Information provided Start Marker

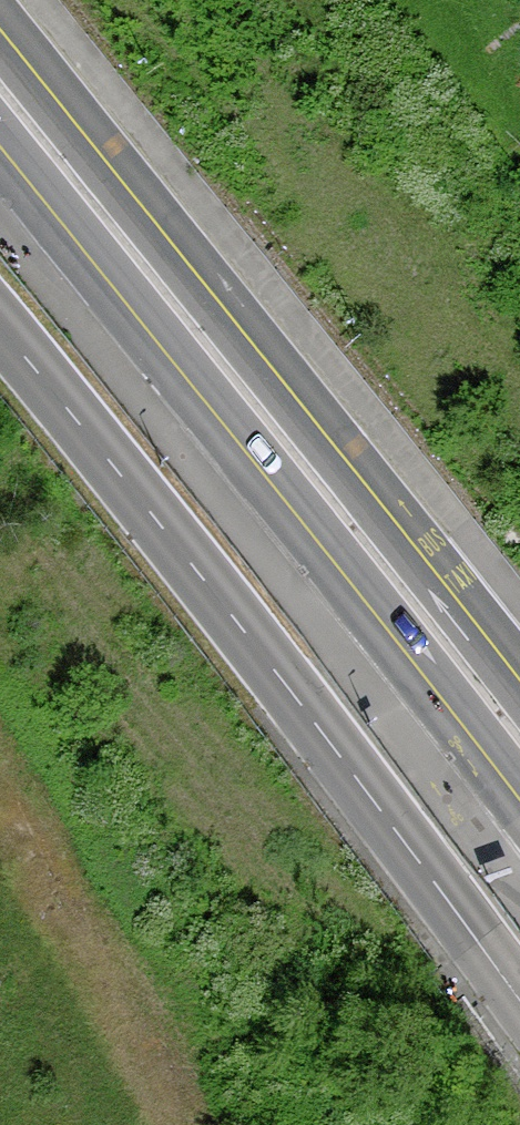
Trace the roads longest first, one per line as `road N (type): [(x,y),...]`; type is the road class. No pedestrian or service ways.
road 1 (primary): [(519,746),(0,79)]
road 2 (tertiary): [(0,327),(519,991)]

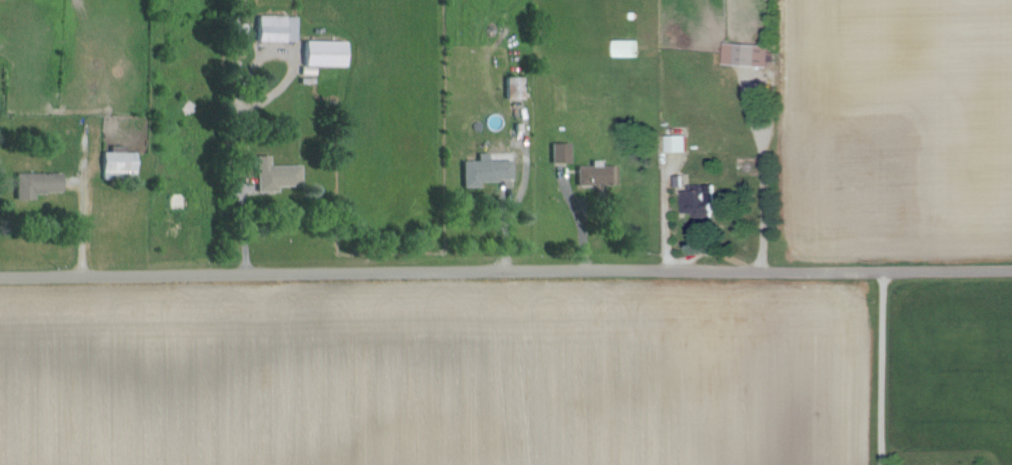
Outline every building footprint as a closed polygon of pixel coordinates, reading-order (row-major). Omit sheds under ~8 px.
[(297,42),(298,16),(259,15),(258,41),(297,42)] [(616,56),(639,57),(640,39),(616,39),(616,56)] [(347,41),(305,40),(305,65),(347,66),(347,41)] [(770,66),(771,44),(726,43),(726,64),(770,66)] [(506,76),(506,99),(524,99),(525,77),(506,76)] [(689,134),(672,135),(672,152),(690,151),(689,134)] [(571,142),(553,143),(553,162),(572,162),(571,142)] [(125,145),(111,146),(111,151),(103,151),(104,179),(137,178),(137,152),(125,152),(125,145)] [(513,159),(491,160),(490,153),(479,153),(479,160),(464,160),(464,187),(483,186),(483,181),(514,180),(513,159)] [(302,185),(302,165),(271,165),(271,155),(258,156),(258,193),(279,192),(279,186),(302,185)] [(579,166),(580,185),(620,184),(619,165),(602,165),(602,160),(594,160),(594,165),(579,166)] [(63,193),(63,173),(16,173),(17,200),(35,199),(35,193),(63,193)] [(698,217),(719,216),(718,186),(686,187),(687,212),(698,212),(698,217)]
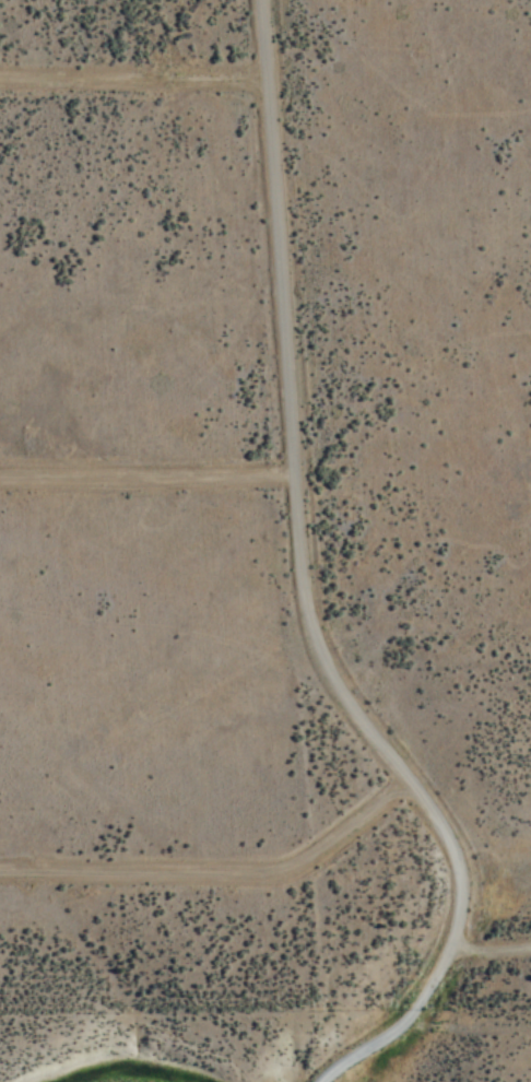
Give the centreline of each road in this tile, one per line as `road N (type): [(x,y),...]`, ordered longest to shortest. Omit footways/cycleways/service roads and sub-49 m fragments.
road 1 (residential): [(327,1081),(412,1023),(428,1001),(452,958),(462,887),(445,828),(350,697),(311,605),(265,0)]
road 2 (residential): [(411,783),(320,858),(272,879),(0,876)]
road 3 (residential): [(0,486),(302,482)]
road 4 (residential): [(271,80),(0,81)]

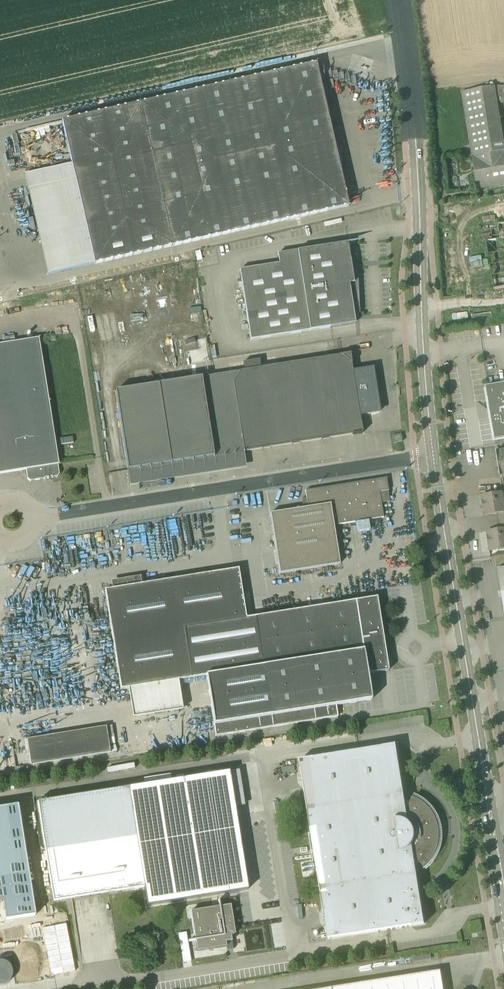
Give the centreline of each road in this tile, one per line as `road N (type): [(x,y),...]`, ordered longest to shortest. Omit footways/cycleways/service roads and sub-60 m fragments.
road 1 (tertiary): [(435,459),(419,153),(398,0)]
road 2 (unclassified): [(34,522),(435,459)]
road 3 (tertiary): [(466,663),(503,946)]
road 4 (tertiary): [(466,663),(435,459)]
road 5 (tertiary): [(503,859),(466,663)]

Information provided End Marker

▶ _Assignment_:
Copy exactly the line that contains "sub-60 m fragments." and every line after it through the end of the entries, with nothing added.

▶ _Task response_:
Give the centreline of each road in this tile, one per line as `road N (type): [(x,y),...]`, ordered longest to shortest. Omit footways/cycleways/service roads and sub-60 m fragments.
road 1 (tertiary): [(435,459),(419,153),(398,0)]
road 2 (unclassified): [(34,522),(435,459)]
road 3 (tertiary): [(466,663),(503,946)]
road 4 (tertiary): [(466,663),(435,459)]
road 5 (tertiary): [(503,859),(466,663)]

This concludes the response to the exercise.